* [PROBLEM TO WORK ON] Working from the top of the listing below, retype each line through the line containing "none -> pink", both included, with no pictures.

* [MATERIAL PROVIDED]
-- -- --

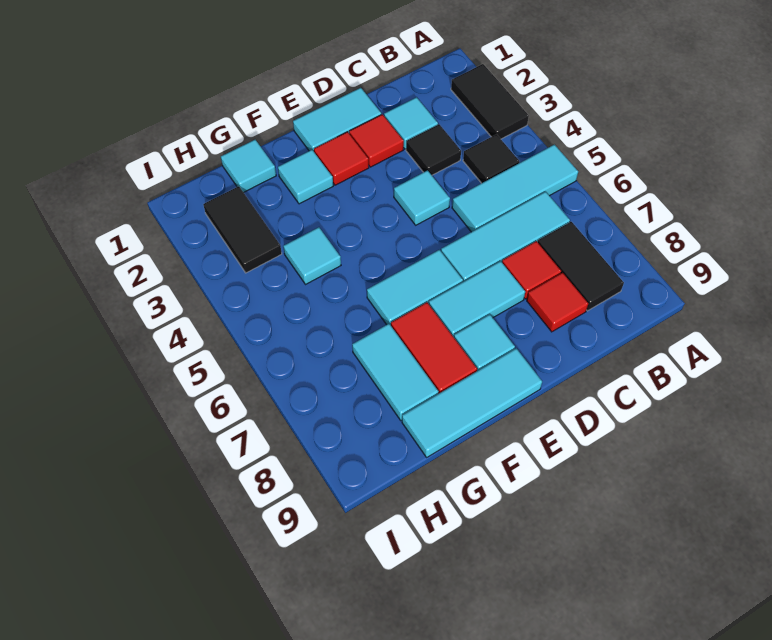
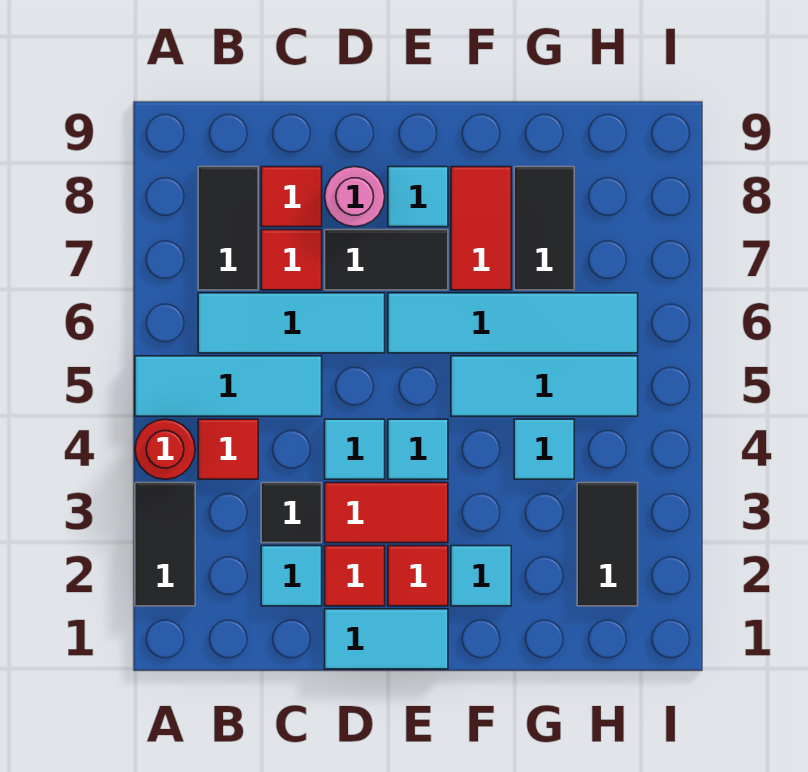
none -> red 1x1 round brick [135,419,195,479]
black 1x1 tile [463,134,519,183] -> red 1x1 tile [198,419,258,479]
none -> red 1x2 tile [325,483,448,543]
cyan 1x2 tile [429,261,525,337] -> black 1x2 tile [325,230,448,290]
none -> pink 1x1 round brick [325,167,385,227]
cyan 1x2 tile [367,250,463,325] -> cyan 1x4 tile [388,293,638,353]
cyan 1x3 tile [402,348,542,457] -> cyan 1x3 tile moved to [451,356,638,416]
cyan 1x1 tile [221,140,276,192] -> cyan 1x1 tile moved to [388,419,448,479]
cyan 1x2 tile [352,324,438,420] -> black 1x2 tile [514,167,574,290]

-- -- --

* [ANSWER SPACE]
none -> red 1x1 round brick [135,419,195,479]
black 1x1 tile [463,134,519,183] -> red 1x1 tile [198,419,258,479]
none -> red 1x2 tile [325,483,448,543]
cyan 1x2 tile [429,261,525,337] -> black 1x2 tile [325,230,448,290]
none -> pink 1x1 round brick [325,167,385,227]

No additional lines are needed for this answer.